Rewrite the part of the records that opens with the line containing "purple trapezoid: moved" and closes with the line containing "green line: moved 2 px left, 11 px down", putting "silver hexagon" wherever "gray hexagon" appears and changing nothing else. Leave the pictures out of the answer.

========

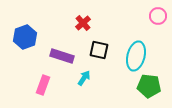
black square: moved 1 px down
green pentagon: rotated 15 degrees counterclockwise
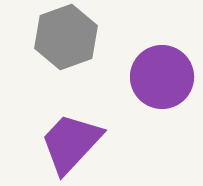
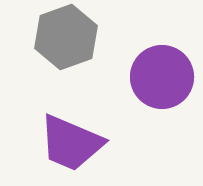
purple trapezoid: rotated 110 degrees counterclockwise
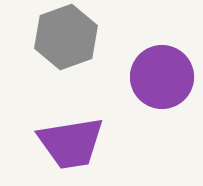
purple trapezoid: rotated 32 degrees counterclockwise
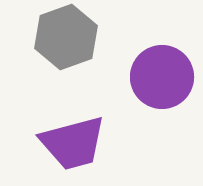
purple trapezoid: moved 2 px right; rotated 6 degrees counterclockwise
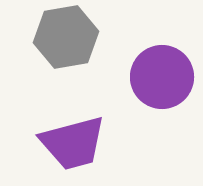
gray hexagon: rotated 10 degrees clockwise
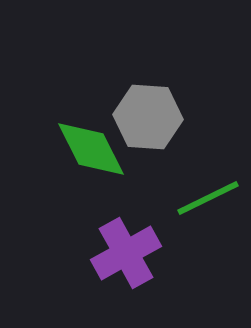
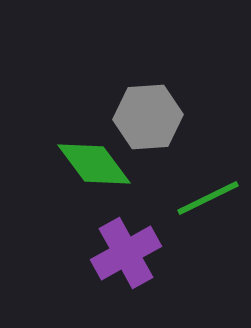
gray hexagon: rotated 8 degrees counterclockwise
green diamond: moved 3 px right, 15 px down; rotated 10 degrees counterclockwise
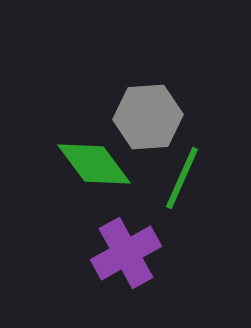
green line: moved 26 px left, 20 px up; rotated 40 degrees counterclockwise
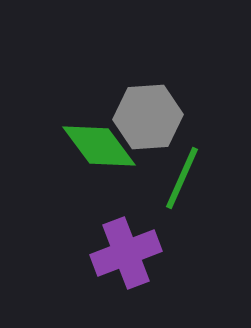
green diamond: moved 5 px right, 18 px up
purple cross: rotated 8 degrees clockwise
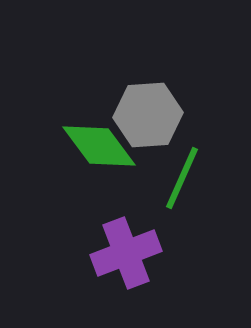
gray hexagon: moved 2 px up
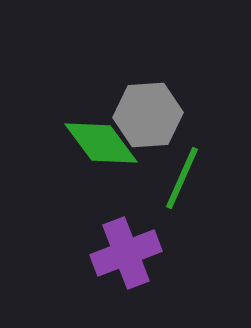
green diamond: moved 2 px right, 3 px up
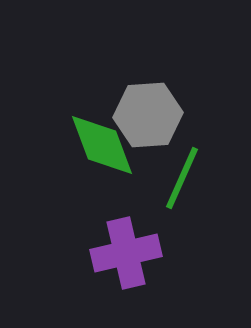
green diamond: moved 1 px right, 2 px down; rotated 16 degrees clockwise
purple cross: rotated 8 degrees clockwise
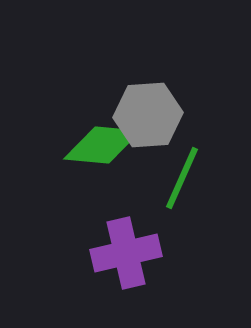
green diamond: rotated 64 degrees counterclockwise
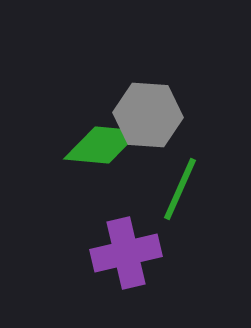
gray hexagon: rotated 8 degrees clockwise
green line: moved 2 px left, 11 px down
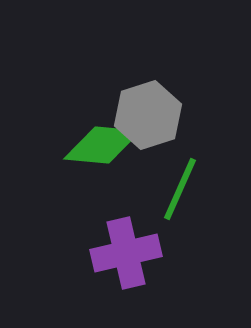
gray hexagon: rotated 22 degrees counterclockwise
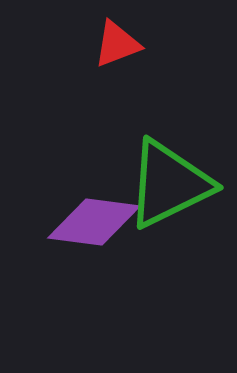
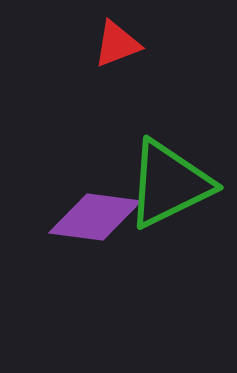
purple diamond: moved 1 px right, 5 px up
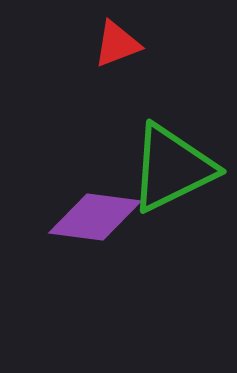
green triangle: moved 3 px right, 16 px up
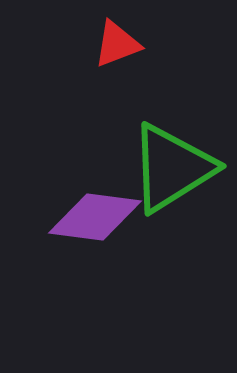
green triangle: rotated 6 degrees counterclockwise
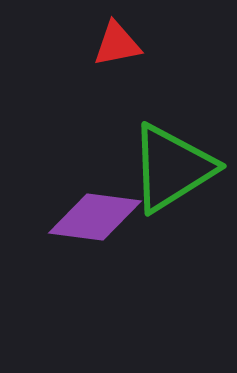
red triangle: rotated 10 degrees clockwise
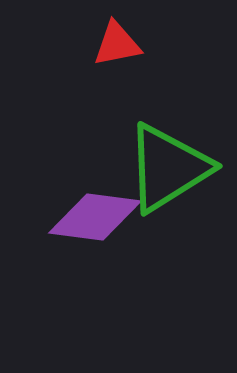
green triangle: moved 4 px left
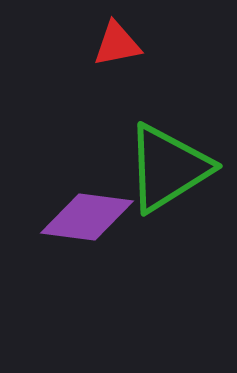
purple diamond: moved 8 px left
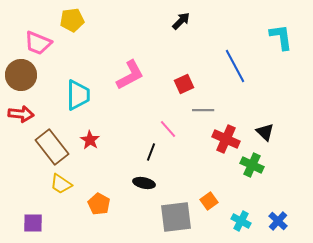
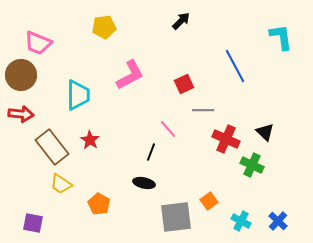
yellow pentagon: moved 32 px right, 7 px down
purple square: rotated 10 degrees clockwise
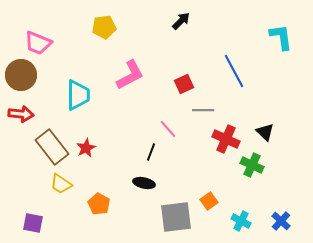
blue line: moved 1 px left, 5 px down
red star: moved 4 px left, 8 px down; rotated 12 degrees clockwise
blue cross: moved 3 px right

========

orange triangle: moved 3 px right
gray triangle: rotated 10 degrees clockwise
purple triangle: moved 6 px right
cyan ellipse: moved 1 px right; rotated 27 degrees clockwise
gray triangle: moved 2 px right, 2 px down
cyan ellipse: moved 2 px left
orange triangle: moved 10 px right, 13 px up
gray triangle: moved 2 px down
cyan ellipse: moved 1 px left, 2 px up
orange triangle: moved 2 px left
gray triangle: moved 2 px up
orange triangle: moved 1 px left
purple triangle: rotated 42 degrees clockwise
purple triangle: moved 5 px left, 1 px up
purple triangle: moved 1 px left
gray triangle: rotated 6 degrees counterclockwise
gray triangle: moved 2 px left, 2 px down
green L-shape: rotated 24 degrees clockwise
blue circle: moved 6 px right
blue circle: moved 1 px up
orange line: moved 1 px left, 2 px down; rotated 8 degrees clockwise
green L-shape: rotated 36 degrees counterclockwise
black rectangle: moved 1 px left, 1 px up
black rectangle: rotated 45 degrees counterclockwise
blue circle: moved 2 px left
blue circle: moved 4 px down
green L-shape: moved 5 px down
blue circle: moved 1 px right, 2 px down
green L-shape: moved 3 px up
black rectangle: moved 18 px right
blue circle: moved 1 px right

========

Correct output:
purple trapezoid: moved 2 px right; rotated 6 degrees counterclockwise
silver hexagon: rotated 10 degrees clockwise
silver hexagon: rotated 8 degrees counterclockwise
green diamond: moved 3 px right, 15 px down; rotated 10 degrees counterclockwise
green line: moved 26 px left, 20 px up; rotated 40 degrees counterclockwise
green diamond: moved 5 px right, 18 px up
purple cross: rotated 8 degrees clockwise
silver hexagon: moved 2 px up
green diamond: moved 2 px right, 3 px up
green diamond: moved 1 px right, 2 px down; rotated 16 degrees clockwise
purple cross: rotated 8 degrees clockwise
green diamond: rotated 64 degrees counterclockwise
silver hexagon: rotated 8 degrees clockwise
green line: moved 2 px left, 11 px down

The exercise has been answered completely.